PROBLEM REQUIREMENTS:
Reading the records beneath this task, work out how many lines contain the word "turned" and reply with only that number.
+++
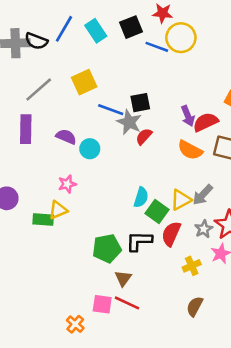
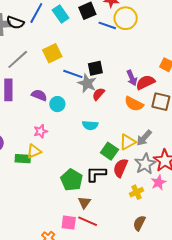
cyan semicircle: (141, 197) -> (90, 125), moved, turned 77
gray star: (204, 229) -> (145, 164), size x1.5
green pentagon: (107, 248) -> (72, 180), turned -30

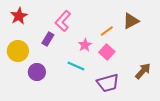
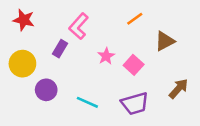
red star: (19, 16) -> (24, 20), turned -30
brown triangle: (131, 21) -> (165, 41), moved
orange line: (107, 31) -> (135, 19), moved
cyan line: (76, 66) -> (87, 102), moved

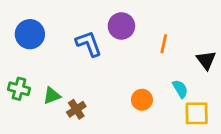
+++
TASK RESPONSE:
3